What to work on: Lay out the records from the line with "87: 6:43 -> 3:43" up to and including the line with "11: 6:35 -> 6:46" as a Markdown table with the columns Row and Line. Number each row, and skip any blank lines and pictures.

Input records:

____

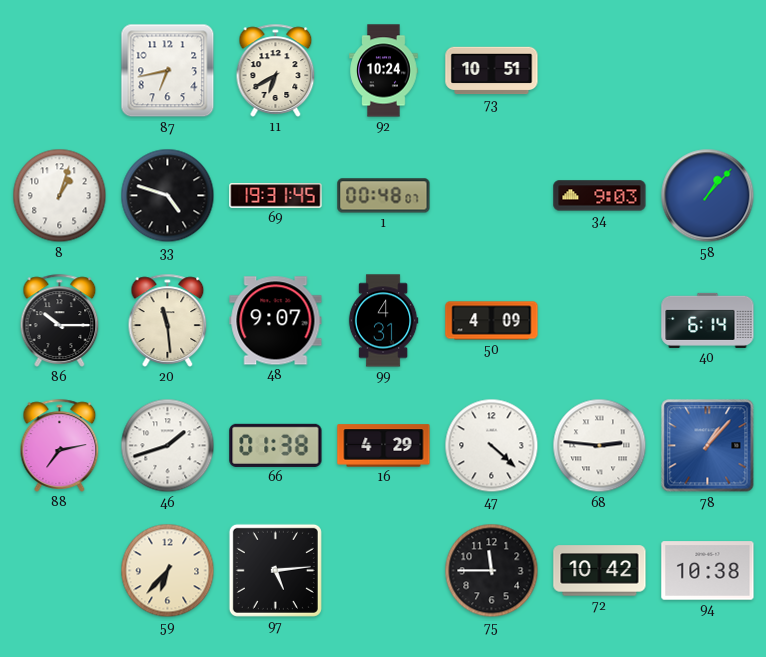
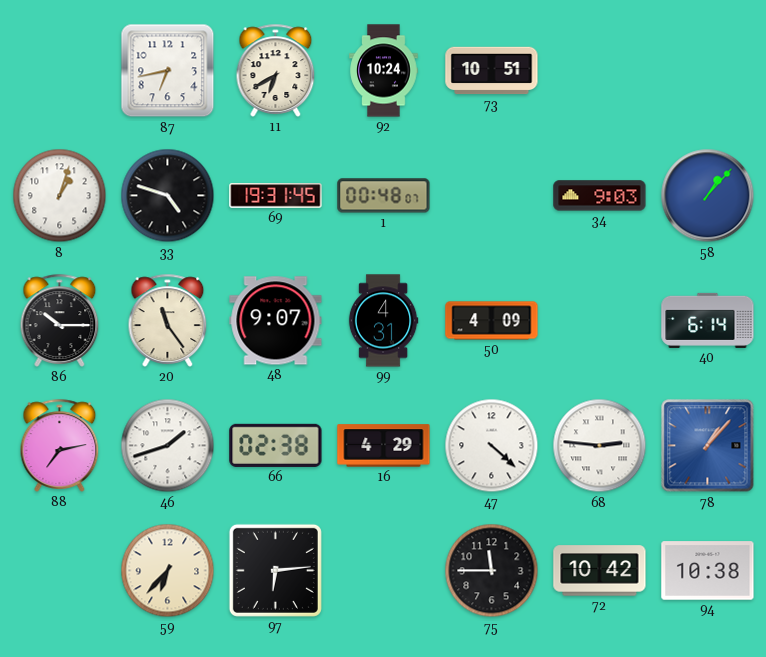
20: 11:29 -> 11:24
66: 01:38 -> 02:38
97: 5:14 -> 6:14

____

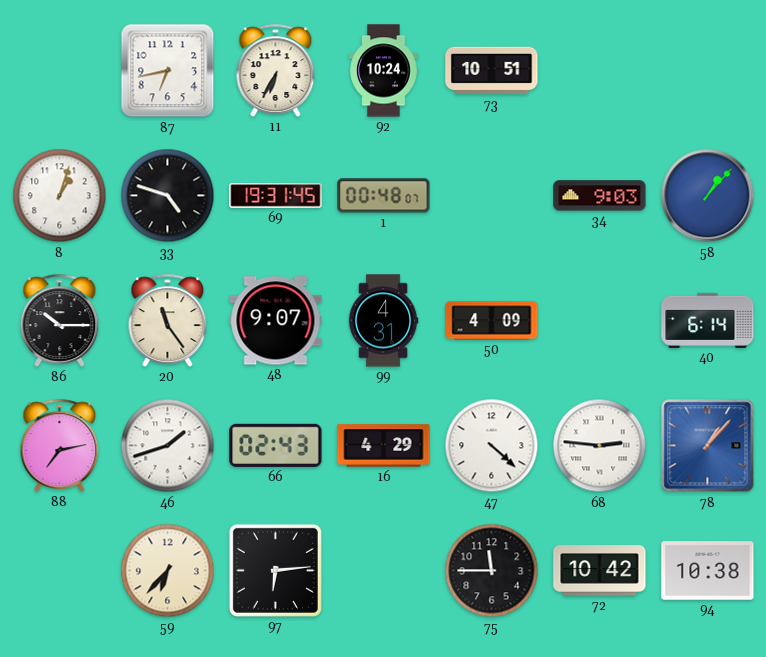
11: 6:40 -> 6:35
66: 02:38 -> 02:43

____

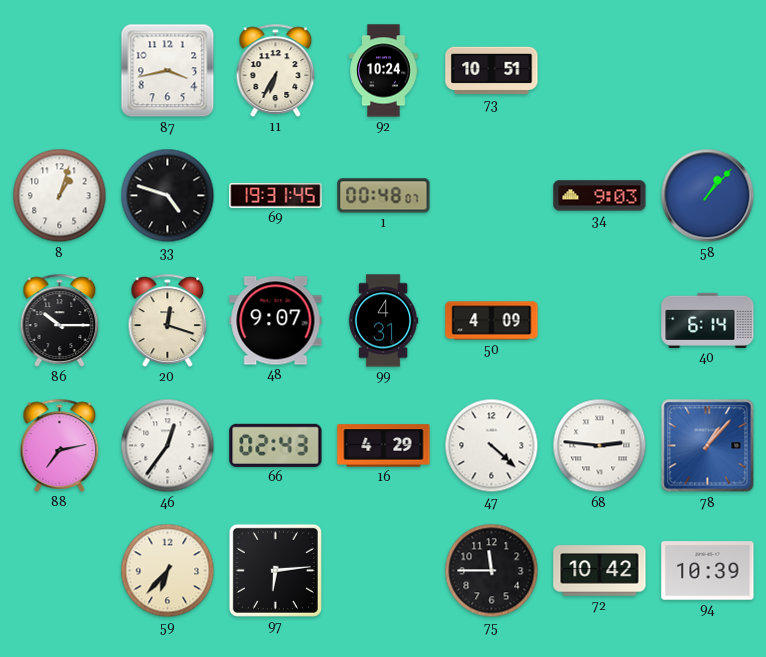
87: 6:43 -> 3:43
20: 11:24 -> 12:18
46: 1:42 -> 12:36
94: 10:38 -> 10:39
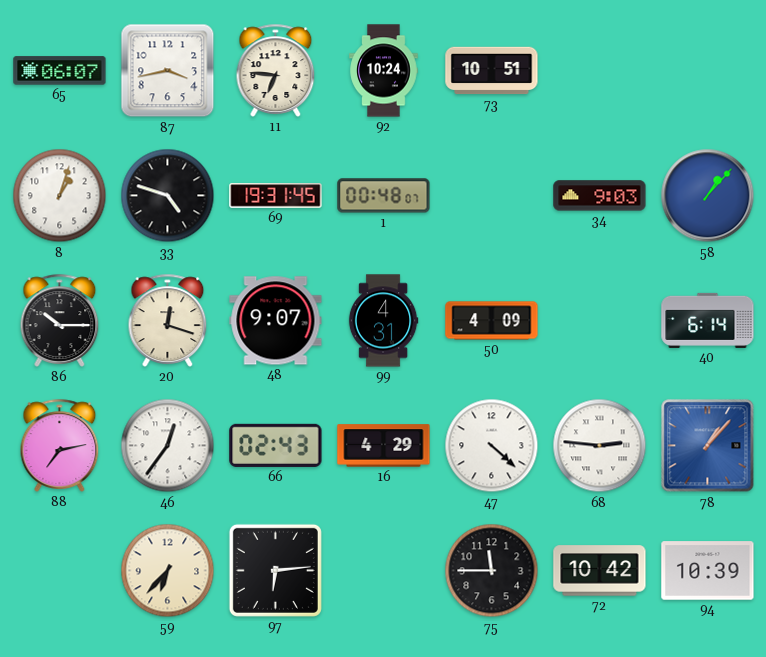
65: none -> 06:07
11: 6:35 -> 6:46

____

Written reply:
| Row | Line |
|---|---|
| 1 | 87: 6:43 -> 3:43 |
| 2 | 20: 11:24 -> 12:18 |
| 3 | 46: 1:42 -> 12:36 |
| 4 | 94: 10:38 -> 10:39 |
| 5 | 65: none -> 06:07 |
| 6 | 11: 6:35 -> 6:46 |